Collected data entries
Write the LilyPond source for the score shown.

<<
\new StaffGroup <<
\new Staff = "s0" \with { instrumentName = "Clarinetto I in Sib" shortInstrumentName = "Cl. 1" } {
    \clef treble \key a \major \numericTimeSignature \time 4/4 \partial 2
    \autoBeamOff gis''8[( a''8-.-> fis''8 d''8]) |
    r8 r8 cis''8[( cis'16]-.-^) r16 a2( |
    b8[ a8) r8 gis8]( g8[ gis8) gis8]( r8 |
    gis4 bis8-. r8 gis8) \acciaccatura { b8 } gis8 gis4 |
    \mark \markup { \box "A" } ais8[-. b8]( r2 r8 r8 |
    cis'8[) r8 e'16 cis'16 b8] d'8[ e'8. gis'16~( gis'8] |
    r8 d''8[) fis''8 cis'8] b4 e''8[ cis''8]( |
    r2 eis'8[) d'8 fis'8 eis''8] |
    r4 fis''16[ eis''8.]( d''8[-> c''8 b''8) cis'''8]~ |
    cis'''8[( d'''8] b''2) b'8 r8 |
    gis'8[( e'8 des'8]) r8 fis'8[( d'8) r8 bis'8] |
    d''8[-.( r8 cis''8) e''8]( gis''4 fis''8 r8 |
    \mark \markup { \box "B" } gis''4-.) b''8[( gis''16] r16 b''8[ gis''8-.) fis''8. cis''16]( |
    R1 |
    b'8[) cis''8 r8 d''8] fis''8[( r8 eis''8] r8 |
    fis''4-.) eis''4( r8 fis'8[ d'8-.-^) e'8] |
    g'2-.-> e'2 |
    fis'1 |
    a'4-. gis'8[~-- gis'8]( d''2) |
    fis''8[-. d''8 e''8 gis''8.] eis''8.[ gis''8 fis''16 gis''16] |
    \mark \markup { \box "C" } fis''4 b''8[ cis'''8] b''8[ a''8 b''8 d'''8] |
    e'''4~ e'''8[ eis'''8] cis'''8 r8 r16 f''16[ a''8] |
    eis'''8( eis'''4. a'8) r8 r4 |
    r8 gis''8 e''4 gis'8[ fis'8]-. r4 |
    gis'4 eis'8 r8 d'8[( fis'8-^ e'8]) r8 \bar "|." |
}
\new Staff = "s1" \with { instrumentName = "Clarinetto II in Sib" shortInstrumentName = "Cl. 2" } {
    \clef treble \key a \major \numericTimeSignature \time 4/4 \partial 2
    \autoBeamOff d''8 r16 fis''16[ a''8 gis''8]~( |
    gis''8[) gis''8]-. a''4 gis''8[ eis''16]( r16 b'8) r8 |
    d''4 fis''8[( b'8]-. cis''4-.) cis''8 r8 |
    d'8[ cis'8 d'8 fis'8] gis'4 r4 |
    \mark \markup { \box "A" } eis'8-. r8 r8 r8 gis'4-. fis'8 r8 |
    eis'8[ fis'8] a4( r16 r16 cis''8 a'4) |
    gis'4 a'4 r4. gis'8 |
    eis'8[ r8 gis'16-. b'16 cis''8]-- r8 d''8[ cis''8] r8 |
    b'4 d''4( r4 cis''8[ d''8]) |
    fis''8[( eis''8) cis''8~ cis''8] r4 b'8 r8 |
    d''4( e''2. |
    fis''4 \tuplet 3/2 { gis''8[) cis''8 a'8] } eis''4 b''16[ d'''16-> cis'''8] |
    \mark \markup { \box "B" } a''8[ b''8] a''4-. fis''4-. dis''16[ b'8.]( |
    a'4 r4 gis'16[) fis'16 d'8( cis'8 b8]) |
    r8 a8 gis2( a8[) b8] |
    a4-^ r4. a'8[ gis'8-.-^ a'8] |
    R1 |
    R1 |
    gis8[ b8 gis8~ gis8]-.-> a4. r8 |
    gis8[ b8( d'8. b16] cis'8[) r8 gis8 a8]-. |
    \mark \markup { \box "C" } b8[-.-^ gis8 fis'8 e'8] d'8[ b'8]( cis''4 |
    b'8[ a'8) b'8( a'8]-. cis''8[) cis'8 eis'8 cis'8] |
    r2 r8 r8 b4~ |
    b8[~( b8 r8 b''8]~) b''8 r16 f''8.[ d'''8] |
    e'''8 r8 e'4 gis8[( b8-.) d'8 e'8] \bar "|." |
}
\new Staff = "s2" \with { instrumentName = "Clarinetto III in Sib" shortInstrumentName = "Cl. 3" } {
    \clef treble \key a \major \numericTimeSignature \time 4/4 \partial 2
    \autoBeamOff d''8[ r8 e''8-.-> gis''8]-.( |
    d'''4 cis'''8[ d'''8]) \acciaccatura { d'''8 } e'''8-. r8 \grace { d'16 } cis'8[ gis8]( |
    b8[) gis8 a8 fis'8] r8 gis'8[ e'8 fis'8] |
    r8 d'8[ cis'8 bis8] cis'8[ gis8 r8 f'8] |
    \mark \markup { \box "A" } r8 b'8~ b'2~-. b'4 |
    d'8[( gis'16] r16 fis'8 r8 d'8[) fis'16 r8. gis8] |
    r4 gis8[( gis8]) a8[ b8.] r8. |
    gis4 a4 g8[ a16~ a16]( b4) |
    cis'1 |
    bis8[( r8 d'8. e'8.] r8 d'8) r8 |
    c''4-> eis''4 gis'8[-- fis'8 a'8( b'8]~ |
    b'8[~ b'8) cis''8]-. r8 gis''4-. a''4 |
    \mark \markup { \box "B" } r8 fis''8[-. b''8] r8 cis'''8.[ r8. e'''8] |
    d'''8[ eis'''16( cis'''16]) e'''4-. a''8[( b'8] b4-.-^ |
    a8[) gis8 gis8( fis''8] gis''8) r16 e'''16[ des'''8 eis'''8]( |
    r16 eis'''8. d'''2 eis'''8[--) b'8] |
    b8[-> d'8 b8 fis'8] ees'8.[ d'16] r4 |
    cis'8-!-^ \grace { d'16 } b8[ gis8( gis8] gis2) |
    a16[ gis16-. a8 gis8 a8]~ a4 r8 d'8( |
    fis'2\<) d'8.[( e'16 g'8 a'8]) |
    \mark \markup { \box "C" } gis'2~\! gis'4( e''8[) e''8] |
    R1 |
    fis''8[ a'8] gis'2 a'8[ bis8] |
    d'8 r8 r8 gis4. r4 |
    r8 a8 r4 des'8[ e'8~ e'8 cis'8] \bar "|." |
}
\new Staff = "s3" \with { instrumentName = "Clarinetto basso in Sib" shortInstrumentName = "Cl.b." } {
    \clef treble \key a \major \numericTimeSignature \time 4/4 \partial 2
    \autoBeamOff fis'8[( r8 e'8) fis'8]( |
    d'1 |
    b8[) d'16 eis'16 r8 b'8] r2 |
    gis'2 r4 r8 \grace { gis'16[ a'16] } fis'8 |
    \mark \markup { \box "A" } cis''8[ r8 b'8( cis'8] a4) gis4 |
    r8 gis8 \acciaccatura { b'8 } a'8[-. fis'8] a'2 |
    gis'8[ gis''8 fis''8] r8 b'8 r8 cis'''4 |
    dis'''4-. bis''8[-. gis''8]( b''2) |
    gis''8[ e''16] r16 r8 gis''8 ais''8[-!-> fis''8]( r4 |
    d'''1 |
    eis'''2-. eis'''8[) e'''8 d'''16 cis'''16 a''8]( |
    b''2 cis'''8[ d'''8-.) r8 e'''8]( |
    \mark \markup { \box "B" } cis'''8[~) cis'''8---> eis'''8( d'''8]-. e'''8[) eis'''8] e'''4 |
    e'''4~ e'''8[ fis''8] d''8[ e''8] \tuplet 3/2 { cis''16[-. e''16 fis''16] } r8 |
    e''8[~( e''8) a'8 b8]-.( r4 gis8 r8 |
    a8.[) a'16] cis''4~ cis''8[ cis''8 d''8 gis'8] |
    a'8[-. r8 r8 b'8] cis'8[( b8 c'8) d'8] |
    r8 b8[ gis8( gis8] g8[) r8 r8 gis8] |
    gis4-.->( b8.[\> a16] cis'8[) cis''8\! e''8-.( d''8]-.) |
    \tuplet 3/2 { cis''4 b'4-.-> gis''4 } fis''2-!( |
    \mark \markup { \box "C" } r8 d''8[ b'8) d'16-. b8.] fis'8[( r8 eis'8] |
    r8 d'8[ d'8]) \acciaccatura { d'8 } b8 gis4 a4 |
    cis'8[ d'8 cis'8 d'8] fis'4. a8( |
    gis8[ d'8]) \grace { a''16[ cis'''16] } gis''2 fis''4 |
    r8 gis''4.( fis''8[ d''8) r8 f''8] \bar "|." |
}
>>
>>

## Instructions for the task
How many lines in the records above contain the string "grace"? Reply with the number alone.

## Worked answer
4